======== Information given ========
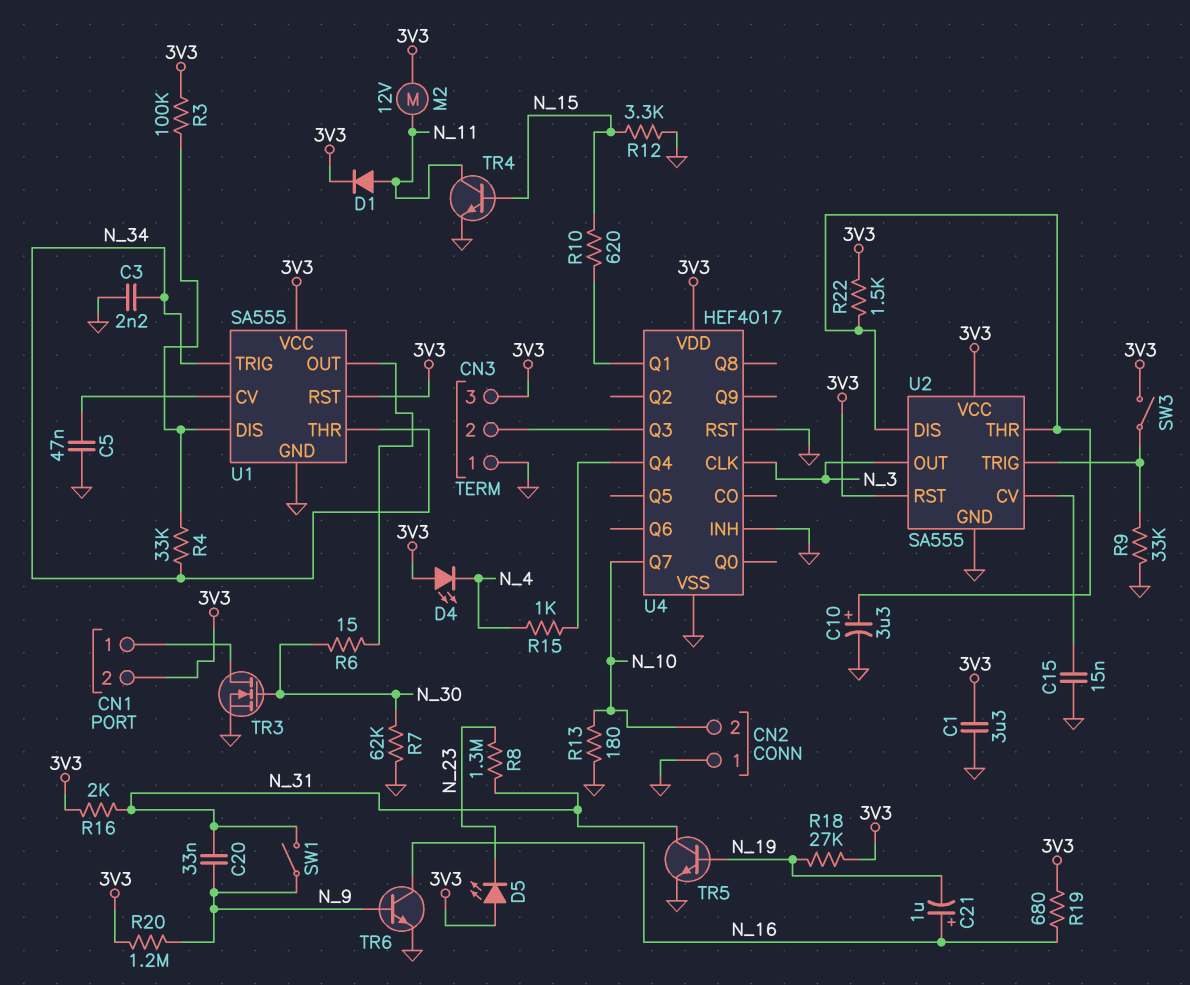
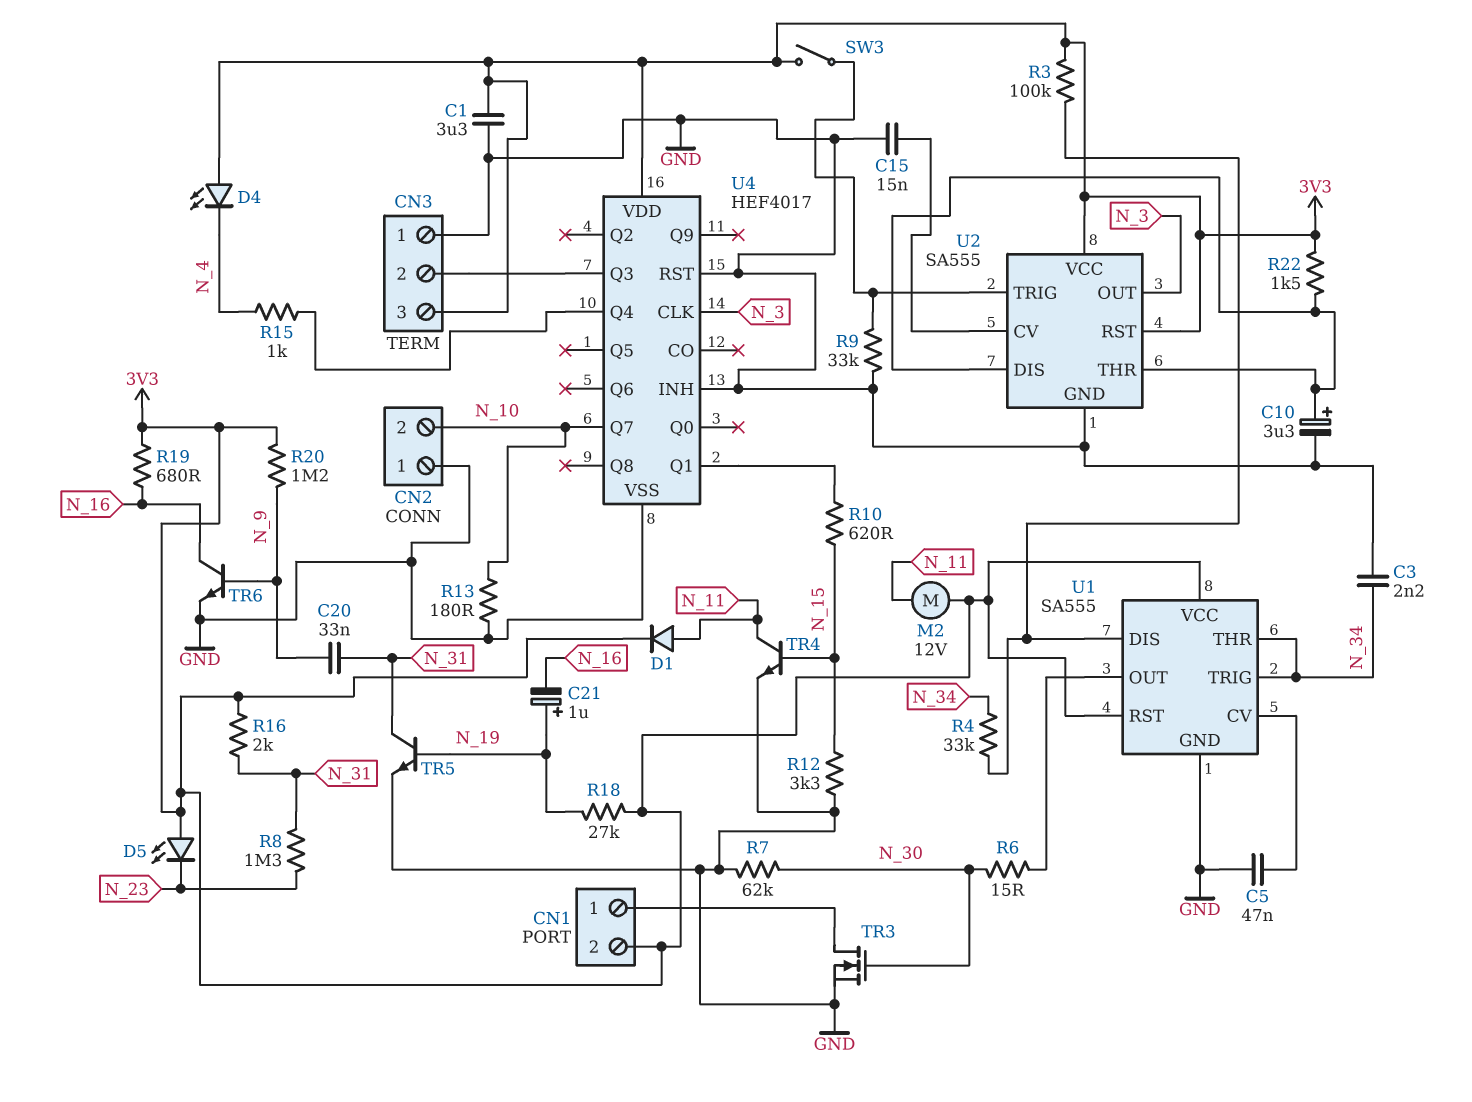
C21: 1uF (plus N_16, minus N_19) -> 1uF (plus N_19, minus N_16)
SW1: switch (N_9, N_31) -> none

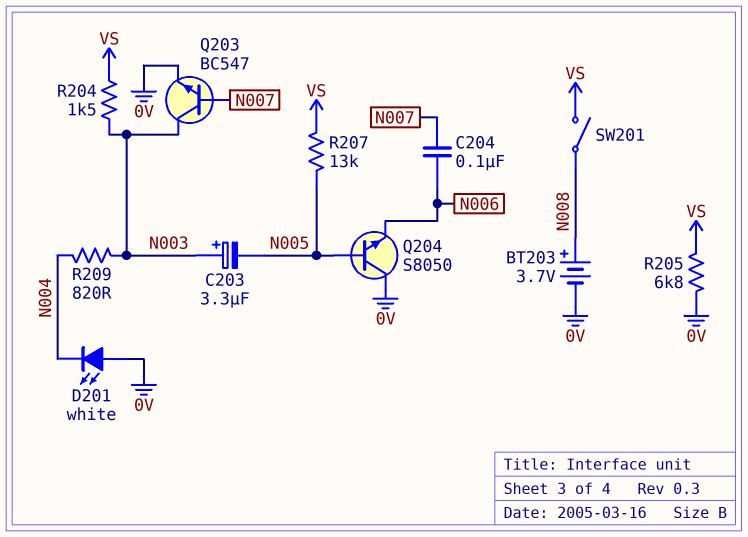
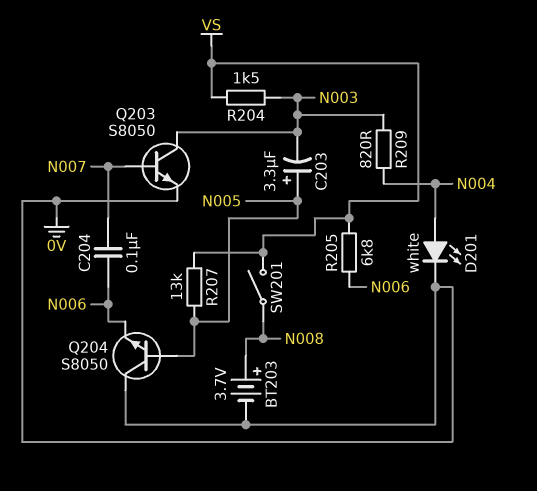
C203: 3.3uF (plus N003, minus N005) -> 3.3uF (plus N005, minus N003)
D201: LED white (A 0V, K N004) -> LED white (A N004, K 0V)
Q203: NPN BC547 (B N007, C N003, E 0V) -> NPN S8050 (B N007, C N003, E 0V)
R205: 6.8k (0V, VS) -> 6.8k (N006, VS)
========
> **Problem to solve**
Restate the data word for word and exclude every picture.

> **Problem solution**
C21: 1uF (plus N_16, minus N_19) -> 1uF (plus N_19, minus N_16)
SW1: switch (N_9, N_31) -> none

C203: 3.3uF (plus N003, minus N005) -> 3.3uF (plus N005, minus N003)
D201: LED white (A 0V, K N004) -> LED white (A N004, K 0V)
Q203: NPN BC547 (B N007, C N003, E 0V) -> NPN S8050 (B N007, C N003, E 0V)
R205: 6.8k (0V, VS) -> 6.8k (N006, VS)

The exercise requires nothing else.